> [What is needed]
Find every line below that contains the word "DATA" and copy it out.
BEGIN Extracted material
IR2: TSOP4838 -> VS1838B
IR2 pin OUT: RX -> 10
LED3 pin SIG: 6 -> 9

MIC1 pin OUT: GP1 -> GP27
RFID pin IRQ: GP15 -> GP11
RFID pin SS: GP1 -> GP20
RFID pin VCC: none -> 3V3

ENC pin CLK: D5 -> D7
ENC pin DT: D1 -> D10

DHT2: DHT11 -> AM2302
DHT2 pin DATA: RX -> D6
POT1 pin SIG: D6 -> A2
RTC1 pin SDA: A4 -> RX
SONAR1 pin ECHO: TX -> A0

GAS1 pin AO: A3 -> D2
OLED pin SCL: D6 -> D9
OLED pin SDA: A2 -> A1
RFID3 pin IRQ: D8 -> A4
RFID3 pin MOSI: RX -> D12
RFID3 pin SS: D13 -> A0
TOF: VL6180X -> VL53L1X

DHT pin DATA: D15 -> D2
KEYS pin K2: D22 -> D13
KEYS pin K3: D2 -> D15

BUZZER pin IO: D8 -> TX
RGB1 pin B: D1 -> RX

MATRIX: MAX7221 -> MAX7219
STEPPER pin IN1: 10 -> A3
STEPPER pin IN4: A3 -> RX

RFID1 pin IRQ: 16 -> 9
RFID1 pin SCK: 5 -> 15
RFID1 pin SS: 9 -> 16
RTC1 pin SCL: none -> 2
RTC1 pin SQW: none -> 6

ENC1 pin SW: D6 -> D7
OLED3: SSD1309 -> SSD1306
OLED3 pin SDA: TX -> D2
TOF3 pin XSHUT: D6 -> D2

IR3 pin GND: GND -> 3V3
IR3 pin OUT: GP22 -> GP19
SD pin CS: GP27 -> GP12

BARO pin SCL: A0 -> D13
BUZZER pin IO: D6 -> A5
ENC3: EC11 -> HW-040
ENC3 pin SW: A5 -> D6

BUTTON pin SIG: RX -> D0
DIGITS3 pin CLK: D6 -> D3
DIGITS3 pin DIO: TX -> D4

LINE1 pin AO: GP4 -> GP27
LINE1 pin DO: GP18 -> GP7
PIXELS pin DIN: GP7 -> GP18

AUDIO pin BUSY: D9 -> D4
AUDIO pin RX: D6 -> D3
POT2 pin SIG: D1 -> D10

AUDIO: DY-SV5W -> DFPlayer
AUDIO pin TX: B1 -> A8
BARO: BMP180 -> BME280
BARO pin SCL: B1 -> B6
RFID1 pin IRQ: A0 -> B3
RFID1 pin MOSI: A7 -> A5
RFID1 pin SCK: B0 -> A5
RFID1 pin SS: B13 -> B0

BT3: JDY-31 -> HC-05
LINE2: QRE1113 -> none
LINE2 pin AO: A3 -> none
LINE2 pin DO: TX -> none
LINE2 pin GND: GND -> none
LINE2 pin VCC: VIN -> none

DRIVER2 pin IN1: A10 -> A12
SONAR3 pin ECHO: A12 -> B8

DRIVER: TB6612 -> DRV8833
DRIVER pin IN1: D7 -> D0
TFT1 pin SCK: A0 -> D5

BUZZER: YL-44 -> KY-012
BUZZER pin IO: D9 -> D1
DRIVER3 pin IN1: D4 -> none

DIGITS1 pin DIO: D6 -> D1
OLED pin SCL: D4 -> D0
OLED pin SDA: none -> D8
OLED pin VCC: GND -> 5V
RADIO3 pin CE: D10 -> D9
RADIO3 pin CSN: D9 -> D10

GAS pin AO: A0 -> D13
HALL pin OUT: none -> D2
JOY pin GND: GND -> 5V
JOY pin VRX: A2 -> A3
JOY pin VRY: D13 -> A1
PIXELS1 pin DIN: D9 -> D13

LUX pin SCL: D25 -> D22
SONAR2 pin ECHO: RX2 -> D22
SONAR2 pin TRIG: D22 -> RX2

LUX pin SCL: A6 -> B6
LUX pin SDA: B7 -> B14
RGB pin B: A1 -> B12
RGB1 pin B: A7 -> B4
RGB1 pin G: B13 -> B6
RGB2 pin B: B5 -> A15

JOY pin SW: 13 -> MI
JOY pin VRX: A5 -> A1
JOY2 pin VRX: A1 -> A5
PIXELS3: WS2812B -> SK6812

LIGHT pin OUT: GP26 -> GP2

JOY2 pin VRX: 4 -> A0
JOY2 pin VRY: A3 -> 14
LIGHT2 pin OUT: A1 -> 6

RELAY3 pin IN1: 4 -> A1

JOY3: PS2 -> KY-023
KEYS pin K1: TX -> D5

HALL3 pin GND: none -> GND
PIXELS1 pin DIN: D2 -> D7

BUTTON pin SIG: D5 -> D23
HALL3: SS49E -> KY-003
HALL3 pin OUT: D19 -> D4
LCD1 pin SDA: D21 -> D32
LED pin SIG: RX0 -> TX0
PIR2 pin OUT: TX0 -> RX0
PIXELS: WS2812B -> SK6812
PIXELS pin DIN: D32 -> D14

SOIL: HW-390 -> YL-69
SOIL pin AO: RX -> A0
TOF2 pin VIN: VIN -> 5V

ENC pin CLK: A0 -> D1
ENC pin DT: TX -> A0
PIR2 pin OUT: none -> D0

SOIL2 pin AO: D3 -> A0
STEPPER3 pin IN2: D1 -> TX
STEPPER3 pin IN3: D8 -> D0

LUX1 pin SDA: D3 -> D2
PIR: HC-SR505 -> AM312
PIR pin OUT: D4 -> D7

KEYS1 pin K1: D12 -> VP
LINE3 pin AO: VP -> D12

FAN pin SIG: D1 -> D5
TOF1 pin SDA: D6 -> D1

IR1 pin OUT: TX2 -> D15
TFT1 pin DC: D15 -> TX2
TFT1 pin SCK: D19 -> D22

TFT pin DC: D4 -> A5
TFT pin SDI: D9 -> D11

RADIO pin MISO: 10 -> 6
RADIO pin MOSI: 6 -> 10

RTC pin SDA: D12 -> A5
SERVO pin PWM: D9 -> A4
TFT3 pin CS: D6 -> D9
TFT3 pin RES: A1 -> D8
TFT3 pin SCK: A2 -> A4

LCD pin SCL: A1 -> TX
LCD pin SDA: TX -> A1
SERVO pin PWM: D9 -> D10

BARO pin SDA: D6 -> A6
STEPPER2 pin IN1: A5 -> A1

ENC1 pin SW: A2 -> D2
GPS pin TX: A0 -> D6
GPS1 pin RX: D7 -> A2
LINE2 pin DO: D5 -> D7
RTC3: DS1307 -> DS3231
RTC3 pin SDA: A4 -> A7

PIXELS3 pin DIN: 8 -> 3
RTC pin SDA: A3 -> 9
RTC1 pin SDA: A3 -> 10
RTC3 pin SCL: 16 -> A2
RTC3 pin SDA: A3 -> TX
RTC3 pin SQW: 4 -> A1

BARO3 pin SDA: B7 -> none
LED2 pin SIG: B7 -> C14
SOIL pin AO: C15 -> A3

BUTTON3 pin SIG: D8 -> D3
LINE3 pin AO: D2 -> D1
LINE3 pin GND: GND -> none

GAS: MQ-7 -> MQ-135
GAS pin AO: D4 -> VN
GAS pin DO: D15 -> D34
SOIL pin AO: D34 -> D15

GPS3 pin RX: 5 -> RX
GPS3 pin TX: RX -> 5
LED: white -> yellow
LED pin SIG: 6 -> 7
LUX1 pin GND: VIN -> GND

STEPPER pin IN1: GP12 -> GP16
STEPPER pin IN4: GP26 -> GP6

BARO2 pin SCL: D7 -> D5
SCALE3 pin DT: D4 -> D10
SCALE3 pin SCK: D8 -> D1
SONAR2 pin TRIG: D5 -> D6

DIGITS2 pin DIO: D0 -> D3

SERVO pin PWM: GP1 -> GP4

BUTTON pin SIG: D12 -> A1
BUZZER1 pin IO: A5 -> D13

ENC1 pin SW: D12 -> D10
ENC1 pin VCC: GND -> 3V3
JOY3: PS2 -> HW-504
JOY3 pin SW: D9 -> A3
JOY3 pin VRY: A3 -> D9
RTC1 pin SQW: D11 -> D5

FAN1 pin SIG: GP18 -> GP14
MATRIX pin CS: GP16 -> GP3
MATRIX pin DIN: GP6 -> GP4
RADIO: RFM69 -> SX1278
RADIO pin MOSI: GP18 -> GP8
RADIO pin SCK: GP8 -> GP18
END Extracted material
> [Written solution]
DHT2 pin DATA: RX -> D6
DHT pin DATA: D15 -> D2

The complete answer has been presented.